→ **YOUR OBJECTIVE**: How many of the lines below have the word "carrot" in them? The answer is that number and nothing more.

→ **RAW DATA**:
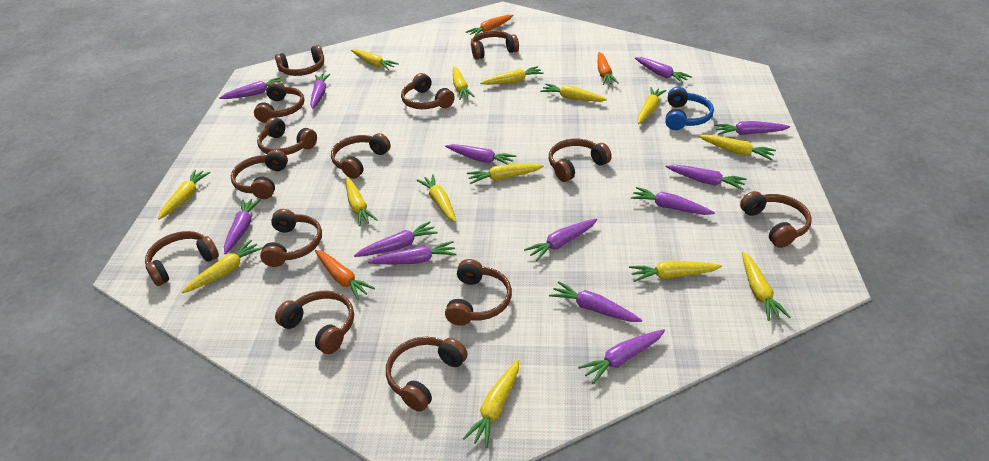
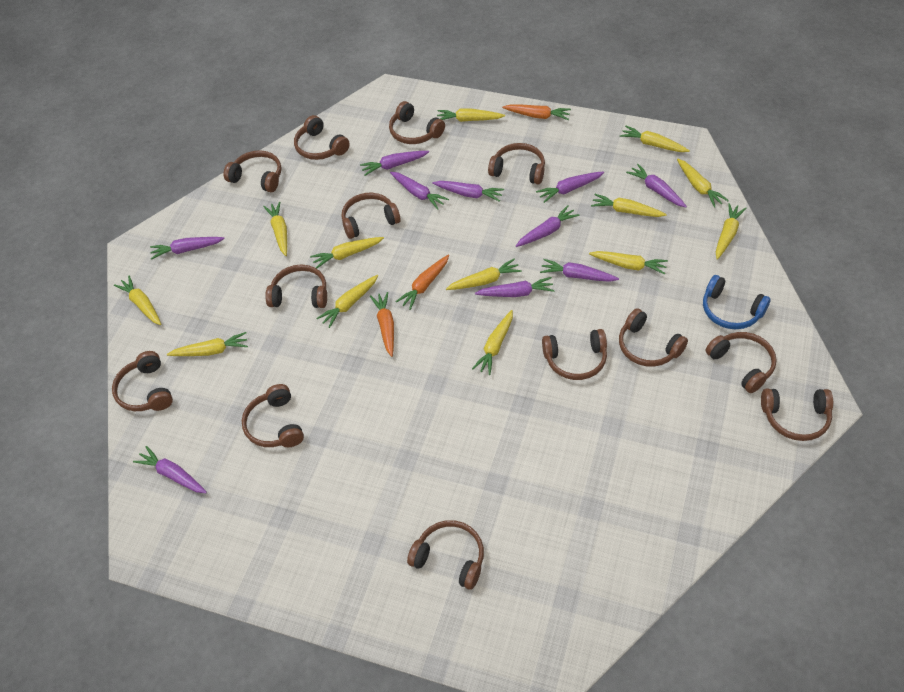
brown headphones: 14 -> 13
purple carrot: 13 -> 10
yellow carrot: 14 -> 13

→ **WRITTEN ANSWER**: 2